- _HOW TO COMPLETE THIS TASK_:
Pictures are to be left out, and every entry repeated exactly.

(RECORDS FOR THE TASK)

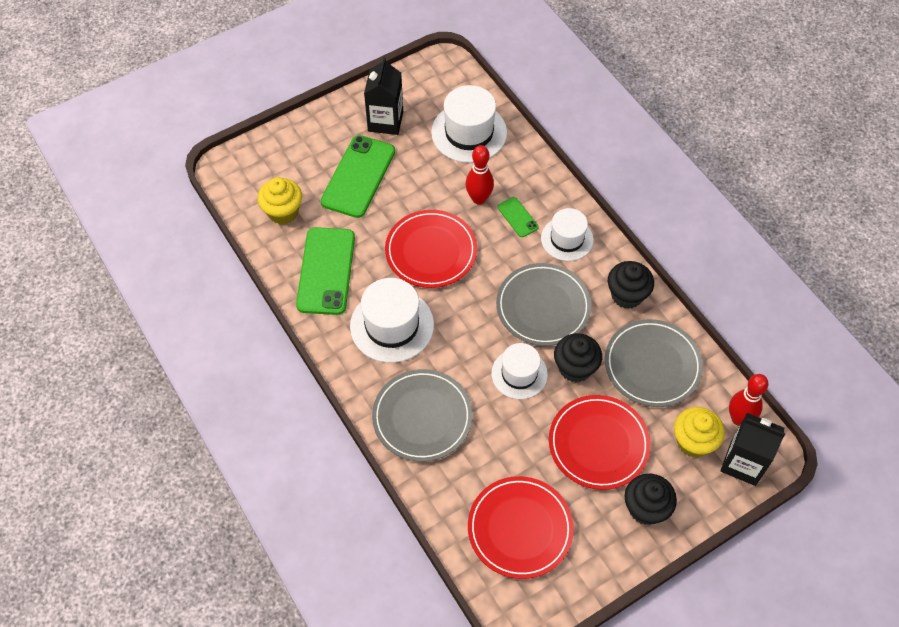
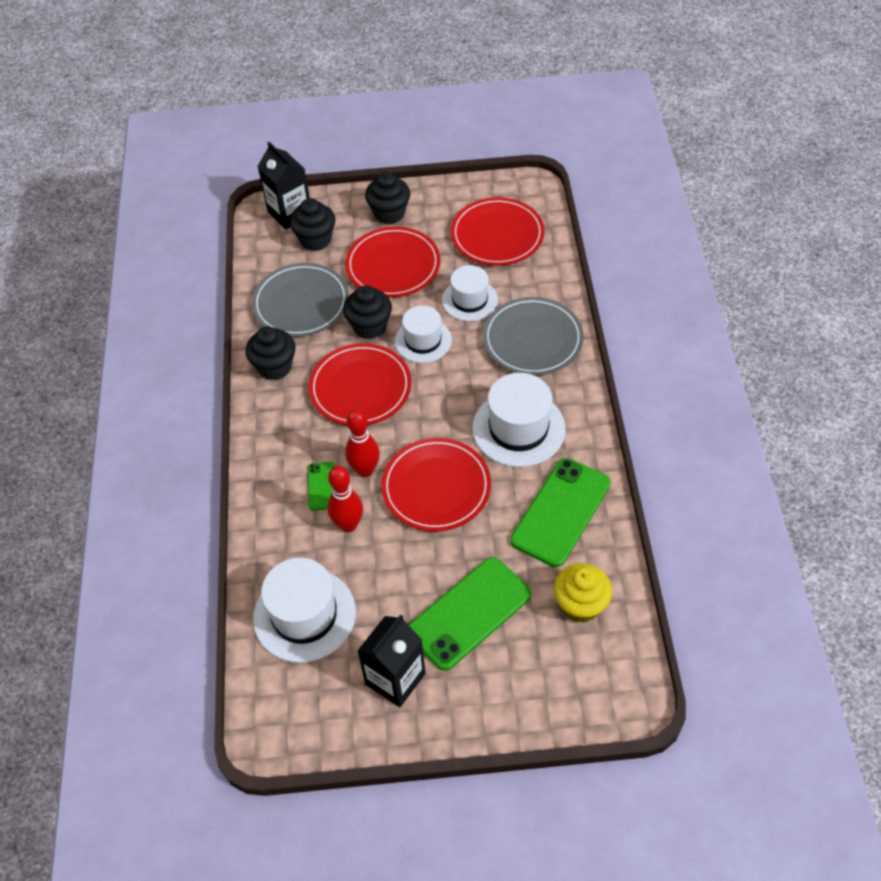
camera: 150 degrees left, 5 degrees down
(543, 307) = (360, 388): grey plate -> red plate
(567, 239) = (289, 442): white hat -> white hat (469, 300)
(693, 442) = (315, 240): yellow cupcake -> black cupcake
(738, 418) = (265, 241): red bowling pin -> red bowling pin (365, 470)

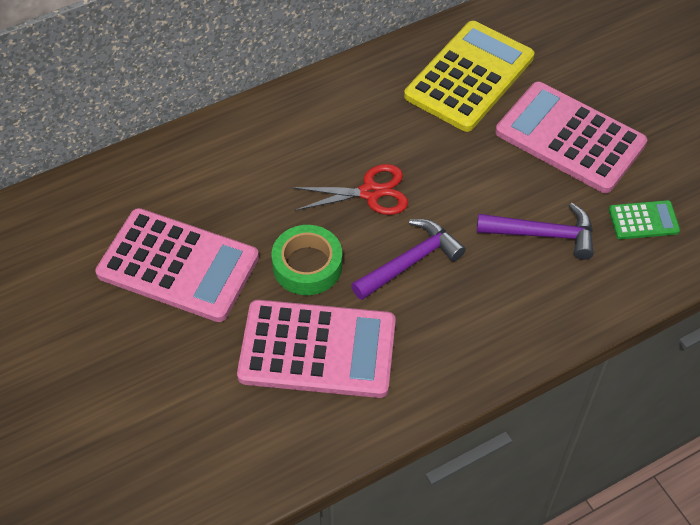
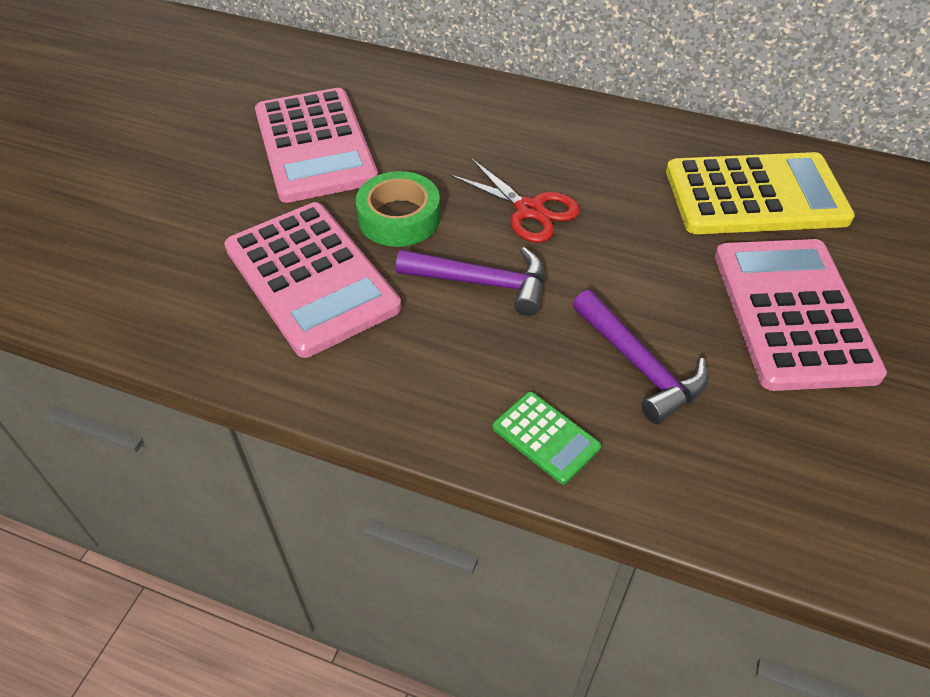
camera: 50 degrees right, 5 degrees down
(643, 220) = (773, 446): green calculator -> green calculator (546, 437)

(End RECORDS FOR THE TASK)

- _OUTPUT FOR THIS TASK_:
camera: 150 degrees left, 5 degrees down
(543, 307) = (360, 388): grey plate -> red plate
(567, 239) = (289, 442): white hat -> white hat (469, 300)
(693, 442) = (315, 240): yellow cupcake -> black cupcake
(738, 418) = (265, 241): red bowling pin -> red bowling pin (365, 470)

camera: 50 degrees right, 5 degrees down
(643, 220) = (773, 446): green calculator -> green calculator (546, 437)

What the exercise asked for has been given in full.